Data excerpts
----
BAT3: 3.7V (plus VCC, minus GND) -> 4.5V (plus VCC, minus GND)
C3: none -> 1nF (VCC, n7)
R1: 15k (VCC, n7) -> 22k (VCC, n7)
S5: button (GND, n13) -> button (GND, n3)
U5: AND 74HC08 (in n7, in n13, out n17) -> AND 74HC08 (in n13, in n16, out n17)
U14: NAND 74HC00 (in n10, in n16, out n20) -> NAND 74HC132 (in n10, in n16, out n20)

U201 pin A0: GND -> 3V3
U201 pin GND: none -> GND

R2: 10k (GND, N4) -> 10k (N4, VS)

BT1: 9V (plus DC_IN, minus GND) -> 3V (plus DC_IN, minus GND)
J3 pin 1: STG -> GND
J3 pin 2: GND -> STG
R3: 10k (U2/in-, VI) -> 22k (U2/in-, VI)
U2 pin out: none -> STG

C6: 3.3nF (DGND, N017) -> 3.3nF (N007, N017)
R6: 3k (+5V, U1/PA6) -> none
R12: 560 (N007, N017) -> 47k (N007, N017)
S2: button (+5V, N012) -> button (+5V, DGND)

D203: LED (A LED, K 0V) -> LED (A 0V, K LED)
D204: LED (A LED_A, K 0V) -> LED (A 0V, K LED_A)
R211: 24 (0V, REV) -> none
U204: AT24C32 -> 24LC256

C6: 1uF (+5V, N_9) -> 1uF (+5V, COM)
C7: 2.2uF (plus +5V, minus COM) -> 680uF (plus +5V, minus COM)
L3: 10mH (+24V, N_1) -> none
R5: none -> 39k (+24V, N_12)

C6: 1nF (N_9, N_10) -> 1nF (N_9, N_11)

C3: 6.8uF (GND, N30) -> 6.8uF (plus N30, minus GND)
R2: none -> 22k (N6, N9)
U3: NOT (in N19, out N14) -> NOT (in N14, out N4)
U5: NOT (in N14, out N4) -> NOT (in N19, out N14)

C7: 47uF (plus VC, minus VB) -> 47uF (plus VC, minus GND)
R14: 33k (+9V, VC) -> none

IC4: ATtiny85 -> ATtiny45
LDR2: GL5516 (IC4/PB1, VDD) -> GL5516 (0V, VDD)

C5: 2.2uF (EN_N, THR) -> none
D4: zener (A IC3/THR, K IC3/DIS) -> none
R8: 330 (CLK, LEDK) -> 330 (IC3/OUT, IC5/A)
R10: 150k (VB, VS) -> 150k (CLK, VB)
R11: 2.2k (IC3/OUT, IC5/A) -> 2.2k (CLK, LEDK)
----
What you are asked to do
Exactly reproduce the line containing "C7: 2.2uF (plus" and all lines after it in the material, stopping only at the end.

Task result
C7: 2.2uF (plus +5V, minus COM) -> 680uF (plus +5V, minus COM)
L3: 10mH (+24V, N_1) -> none
R5: none -> 39k (+24V, N_12)

C6: 1nF (N_9, N_10) -> 1nF (N_9, N_11)

C3: 6.8uF (GND, N30) -> 6.8uF (plus N30, minus GND)
R2: none -> 22k (N6, N9)
U3: NOT (in N19, out N14) -> NOT (in N14, out N4)
U5: NOT (in N14, out N4) -> NOT (in N19, out N14)

C7: 47uF (plus VC, minus VB) -> 47uF (plus VC, minus GND)
R14: 33k (+9V, VC) -> none

IC4: ATtiny85 -> ATtiny45
LDR2: GL5516 (IC4/PB1, VDD) -> GL5516 (0V, VDD)

C5: 2.2uF (EN_N, THR) -> none
D4: zener (A IC3/THR, K IC3/DIS) -> none
R8: 330 (CLK, LEDK) -> 330 (IC3/OUT, IC5/A)
R10: 150k (VB, VS) -> 150k (CLK, VB)
R11: 2.2k (IC3/OUT, IC5/A) -> 2.2k (CLK, LEDK)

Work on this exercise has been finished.